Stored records
+ + + + + + +
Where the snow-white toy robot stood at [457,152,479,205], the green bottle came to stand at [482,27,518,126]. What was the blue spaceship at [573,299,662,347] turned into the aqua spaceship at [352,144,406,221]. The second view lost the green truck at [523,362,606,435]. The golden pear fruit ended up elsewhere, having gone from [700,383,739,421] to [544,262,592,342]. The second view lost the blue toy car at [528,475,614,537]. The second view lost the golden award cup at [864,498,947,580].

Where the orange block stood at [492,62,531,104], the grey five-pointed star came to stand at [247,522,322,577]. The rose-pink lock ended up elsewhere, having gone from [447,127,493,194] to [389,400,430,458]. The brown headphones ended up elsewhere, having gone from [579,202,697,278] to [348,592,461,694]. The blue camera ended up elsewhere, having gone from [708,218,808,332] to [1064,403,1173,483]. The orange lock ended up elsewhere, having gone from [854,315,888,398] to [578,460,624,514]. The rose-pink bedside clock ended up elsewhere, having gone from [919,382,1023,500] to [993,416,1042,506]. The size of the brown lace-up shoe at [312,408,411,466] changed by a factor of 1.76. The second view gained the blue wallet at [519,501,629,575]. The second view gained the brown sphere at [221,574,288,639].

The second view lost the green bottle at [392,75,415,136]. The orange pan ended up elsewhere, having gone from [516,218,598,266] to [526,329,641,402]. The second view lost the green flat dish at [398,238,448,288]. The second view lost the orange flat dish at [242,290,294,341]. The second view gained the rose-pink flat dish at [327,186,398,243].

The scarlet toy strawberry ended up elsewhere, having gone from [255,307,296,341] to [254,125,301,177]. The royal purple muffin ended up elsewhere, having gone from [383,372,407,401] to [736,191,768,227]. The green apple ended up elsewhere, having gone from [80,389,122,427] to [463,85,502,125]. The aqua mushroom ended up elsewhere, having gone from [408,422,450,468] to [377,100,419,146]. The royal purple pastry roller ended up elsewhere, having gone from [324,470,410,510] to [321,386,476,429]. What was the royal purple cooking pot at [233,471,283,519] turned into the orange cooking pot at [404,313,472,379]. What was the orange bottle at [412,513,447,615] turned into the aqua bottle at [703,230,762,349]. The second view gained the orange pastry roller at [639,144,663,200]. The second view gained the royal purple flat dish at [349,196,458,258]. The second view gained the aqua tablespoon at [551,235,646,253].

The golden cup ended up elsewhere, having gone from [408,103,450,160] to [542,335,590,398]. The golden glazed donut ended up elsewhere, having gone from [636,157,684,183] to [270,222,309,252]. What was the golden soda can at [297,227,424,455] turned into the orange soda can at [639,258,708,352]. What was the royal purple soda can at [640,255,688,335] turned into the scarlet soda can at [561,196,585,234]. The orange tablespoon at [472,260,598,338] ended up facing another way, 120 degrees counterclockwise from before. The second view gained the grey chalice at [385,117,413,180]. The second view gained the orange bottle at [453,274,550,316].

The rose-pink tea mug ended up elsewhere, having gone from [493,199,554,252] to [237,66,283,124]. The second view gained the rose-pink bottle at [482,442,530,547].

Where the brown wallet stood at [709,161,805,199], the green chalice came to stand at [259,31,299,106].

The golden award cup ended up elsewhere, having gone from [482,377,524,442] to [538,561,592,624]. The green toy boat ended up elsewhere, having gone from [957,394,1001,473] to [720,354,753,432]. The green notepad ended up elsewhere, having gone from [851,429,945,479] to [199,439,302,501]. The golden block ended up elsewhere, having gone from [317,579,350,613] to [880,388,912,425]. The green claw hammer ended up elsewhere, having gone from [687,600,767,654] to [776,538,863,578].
+ + + + + + +
ACTION ITEM:
All records are to be restated exactly, from the first line to the last line.

ANSWER TO THE EXERCISE:
Where the snow-white toy robot stood at [457,152,479,205], the green bottle came to stand at [482,27,518,126]. What was the blue spaceship at [573,299,662,347] turned into the aqua spaceship at [352,144,406,221]. The second view lost the green truck at [523,362,606,435]. The golden pear fruit ended up elsewhere, having gone from [700,383,739,421] to [544,262,592,342]. The second view lost the blue toy car at [528,475,614,537]. The second view lost the golden award cup at [864,498,947,580].

Where the orange block stood at [492,62,531,104], the grey five-pointed star came to stand at [247,522,322,577]. The rose-pink lock ended up elsewhere, having gone from [447,127,493,194] to [389,400,430,458]. The brown headphones ended up elsewhere, having gone from [579,202,697,278] to [348,592,461,694]. The blue camera ended up elsewhere, having gone from [708,218,808,332] to [1064,403,1173,483]. The orange lock ended up elsewhere, having gone from [854,315,888,398] to [578,460,624,514]. The rose-pink bedside clock ended up elsewhere, having gone from [919,382,1023,500] to [993,416,1042,506]. The size of the brown lace-up shoe at [312,408,411,466] changed by a factor of 1.76. The second view gained the blue wallet at [519,501,629,575]. The second view gained the brown sphere at [221,574,288,639].

The second view lost the green bottle at [392,75,415,136]. The orange pan ended up elsewhere, having gone from [516,218,598,266] to [526,329,641,402]. The second view lost the green flat dish at [398,238,448,288]. The second view lost the orange flat dish at [242,290,294,341]. The second view gained the rose-pink flat dish at [327,186,398,243].

The scarlet toy strawberry ended up elsewhere, having gone from [255,307,296,341] to [254,125,301,177]. The royal purple muffin ended up elsewhere, having gone from [383,372,407,401] to [736,191,768,227]. The green apple ended up elsewhere, having gone from [80,389,122,427] to [463,85,502,125]. The aqua mushroom ended up elsewhere, having gone from [408,422,450,468] to [377,100,419,146]. The royal purple pastry roller ended up elsewhere, having gone from [324,470,410,510] to [321,386,476,429]. What was the royal purple cooking pot at [233,471,283,519] turned into the orange cooking pot at [404,313,472,379]. What was the orange bottle at [412,513,447,615] turned into the aqua bottle at [703,230,762,349]. The second view gained the orange pastry roller at [639,144,663,200]. The second view gained the royal purple flat dish at [349,196,458,258]. The second view gained the aqua tablespoon at [551,235,646,253].

The golden cup ended up elsewhere, having gone from [408,103,450,160] to [542,335,590,398]. The golden glazed donut ended up elsewhere, having gone from [636,157,684,183] to [270,222,309,252]. What was the golden soda can at [297,227,424,455] turned into the orange soda can at [639,258,708,352]. What was the royal purple soda can at [640,255,688,335] turned into the scarlet soda can at [561,196,585,234]. The orange tablespoon at [472,260,598,338] ended up facing another way, 120 degrees counterclockwise from before. The second view gained the grey chalice at [385,117,413,180]. The second view gained the orange bottle at [453,274,550,316].

The rose-pink tea mug ended up elsewhere, having gone from [493,199,554,252] to [237,66,283,124]. The second view gained the rose-pink bottle at [482,442,530,547].

Where the brown wallet stood at [709,161,805,199], the green chalice came to stand at [259,31,299,106].

The golden award cup ended up elsewhere, having gone from [482,377,524,442] to [538,561,592,624]. The green toy boat ended up elsewhere, having gone from [957,394,1001,473] to [720,354,753,432]. The green notepad ended up elsewhere, having gone from [851,429,945,479] to [199,439,302,501]. The golden block ended up elsewhere, having gone from [317,579,350,613] to [880,388,912,425]. The green claw hammer ended up elsewhere, having gone from [687,600,767,654] to [776,538,863,578].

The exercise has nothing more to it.